YOUR ASSIGNMENT: Return the lines that run from the beginning of the entries to the line holding "red L-shape: (132, 198) -> (40, 127), moved", inclusive, and drop the pictures.

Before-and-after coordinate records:
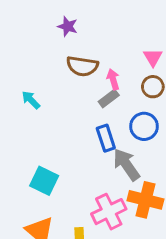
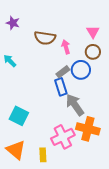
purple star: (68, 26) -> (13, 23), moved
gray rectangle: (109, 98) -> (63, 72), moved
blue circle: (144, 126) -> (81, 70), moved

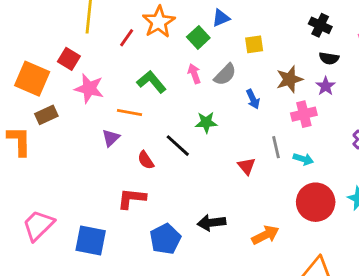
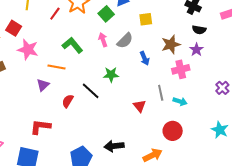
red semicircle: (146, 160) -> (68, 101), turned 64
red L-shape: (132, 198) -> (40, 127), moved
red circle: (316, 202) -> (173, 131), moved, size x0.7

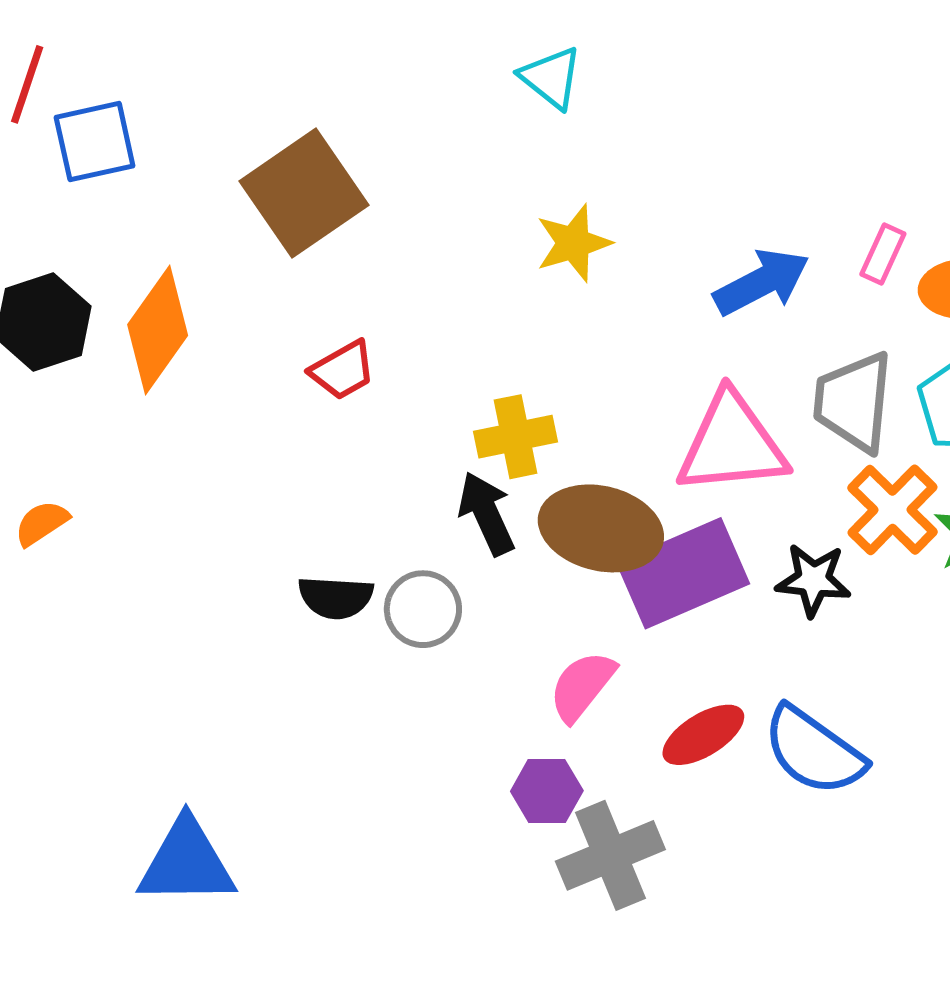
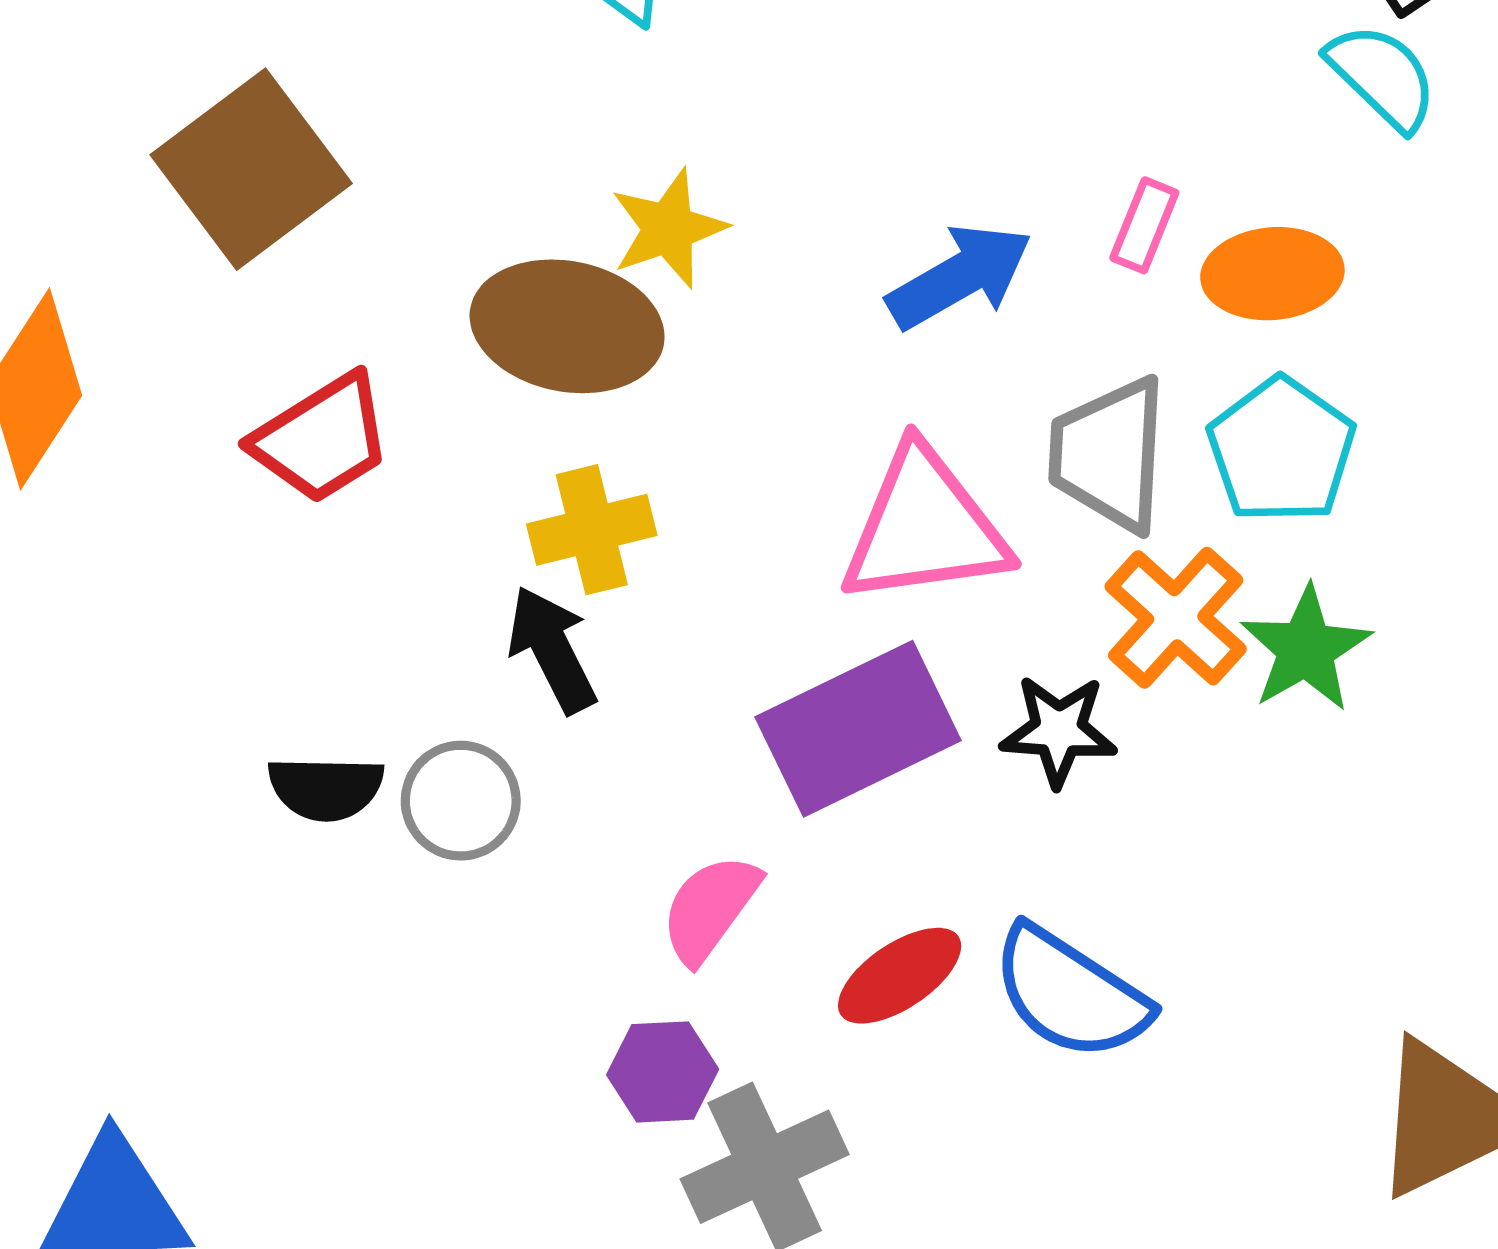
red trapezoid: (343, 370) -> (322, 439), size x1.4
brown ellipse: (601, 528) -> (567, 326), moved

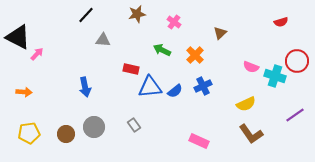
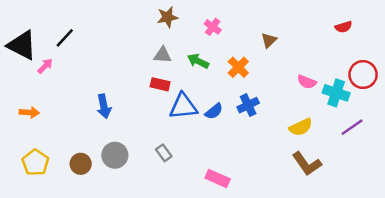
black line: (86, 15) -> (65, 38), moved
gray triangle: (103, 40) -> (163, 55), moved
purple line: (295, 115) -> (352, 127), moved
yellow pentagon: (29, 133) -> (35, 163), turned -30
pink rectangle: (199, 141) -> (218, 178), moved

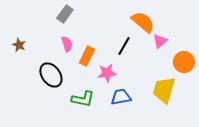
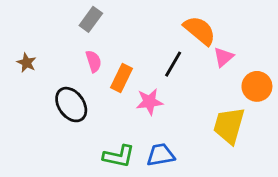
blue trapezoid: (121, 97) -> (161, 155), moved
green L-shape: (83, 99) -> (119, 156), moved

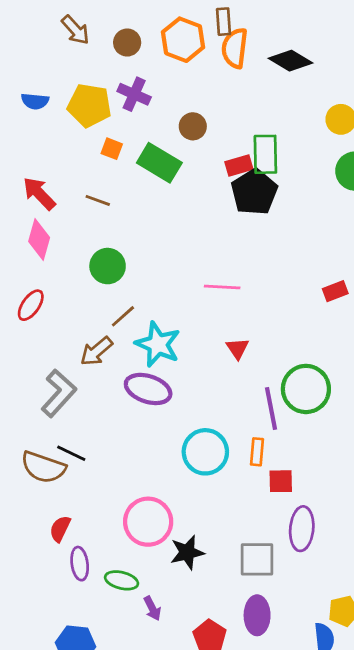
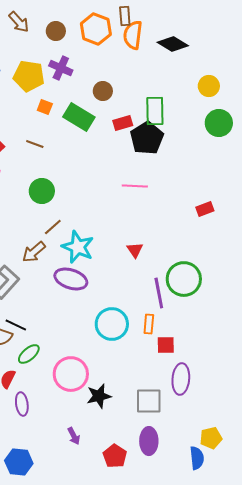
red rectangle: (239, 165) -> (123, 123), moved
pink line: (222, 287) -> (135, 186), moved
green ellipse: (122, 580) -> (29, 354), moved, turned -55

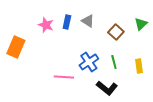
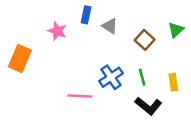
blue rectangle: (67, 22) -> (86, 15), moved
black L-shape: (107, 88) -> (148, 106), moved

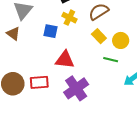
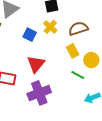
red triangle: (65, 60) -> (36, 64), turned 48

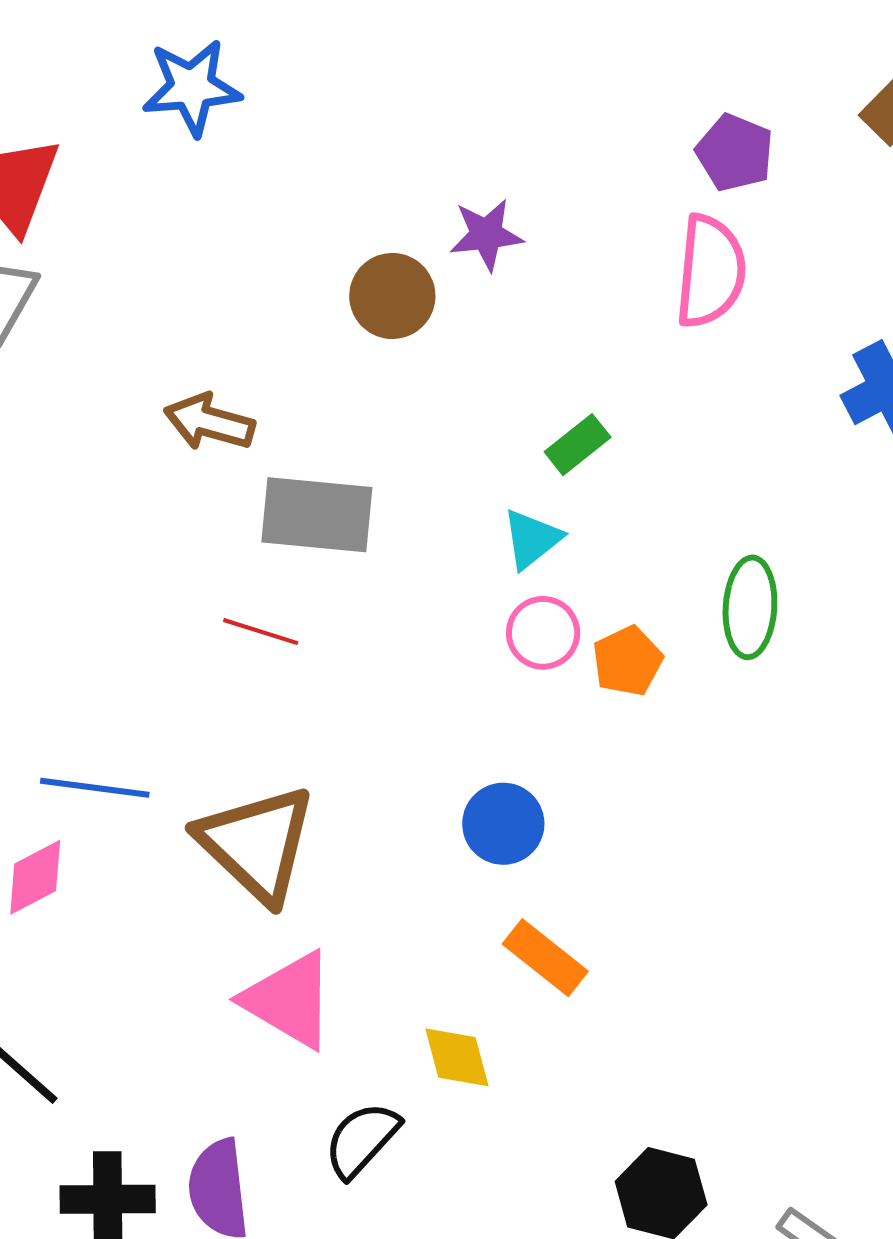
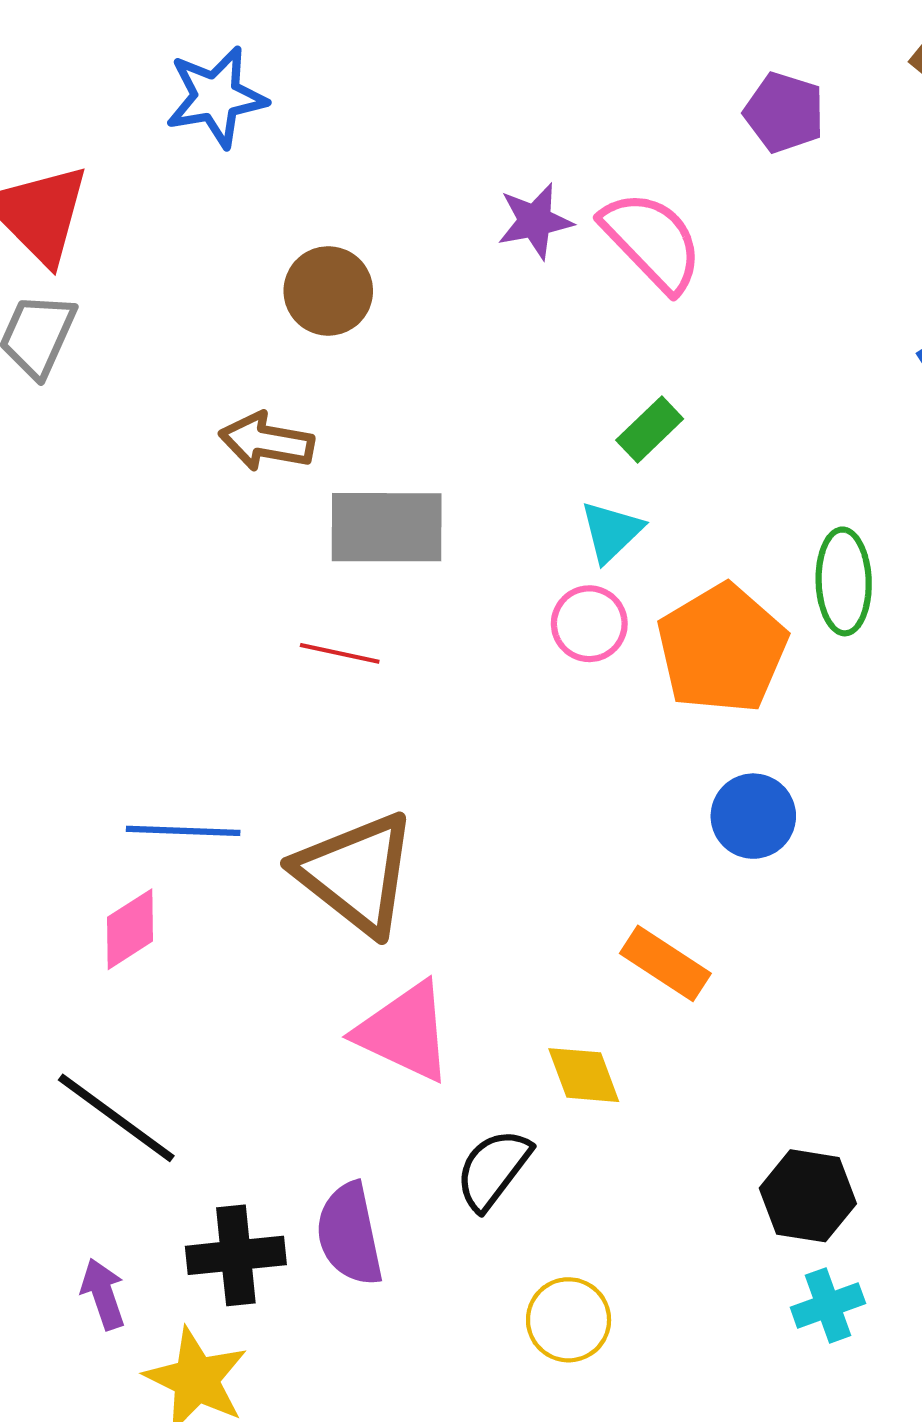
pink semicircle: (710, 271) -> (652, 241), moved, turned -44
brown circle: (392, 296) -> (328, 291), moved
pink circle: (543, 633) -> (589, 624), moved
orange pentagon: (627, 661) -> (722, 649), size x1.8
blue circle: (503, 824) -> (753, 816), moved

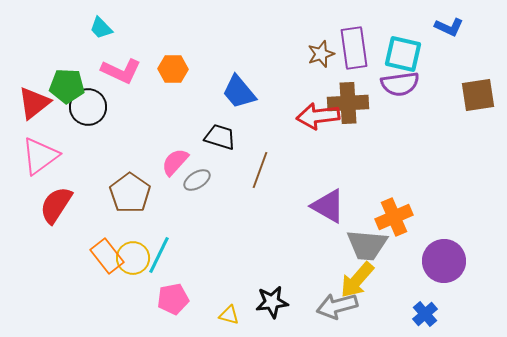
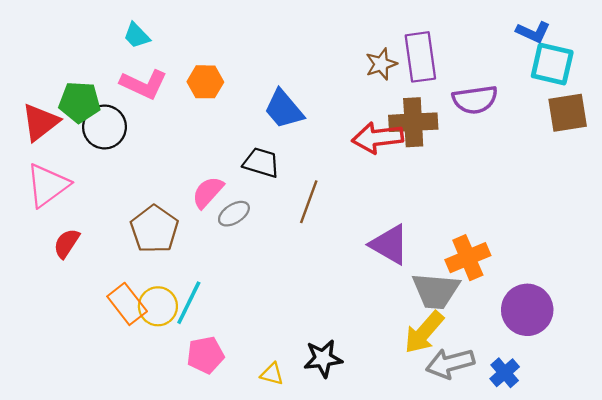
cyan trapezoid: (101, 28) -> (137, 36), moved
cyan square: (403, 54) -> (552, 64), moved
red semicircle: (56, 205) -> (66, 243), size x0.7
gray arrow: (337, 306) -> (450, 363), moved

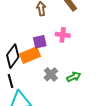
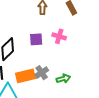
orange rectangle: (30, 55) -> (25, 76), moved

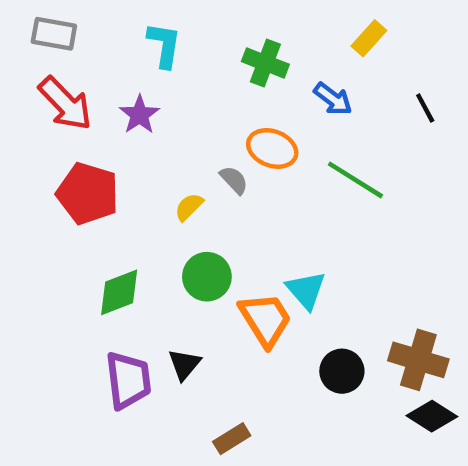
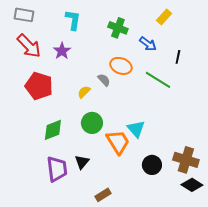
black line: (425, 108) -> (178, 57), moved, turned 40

REPLY:
purple star: (68, 26) -> (13, 23), moved
gray rectangle: (109, 98) -> (63, 72), moved
blue circle: (144, 126) -> (81, 70), moved

red semicircle: (146, 160) -> (68, 101), turned 64
red L-shape: (132, 198) -> (40, 127), moved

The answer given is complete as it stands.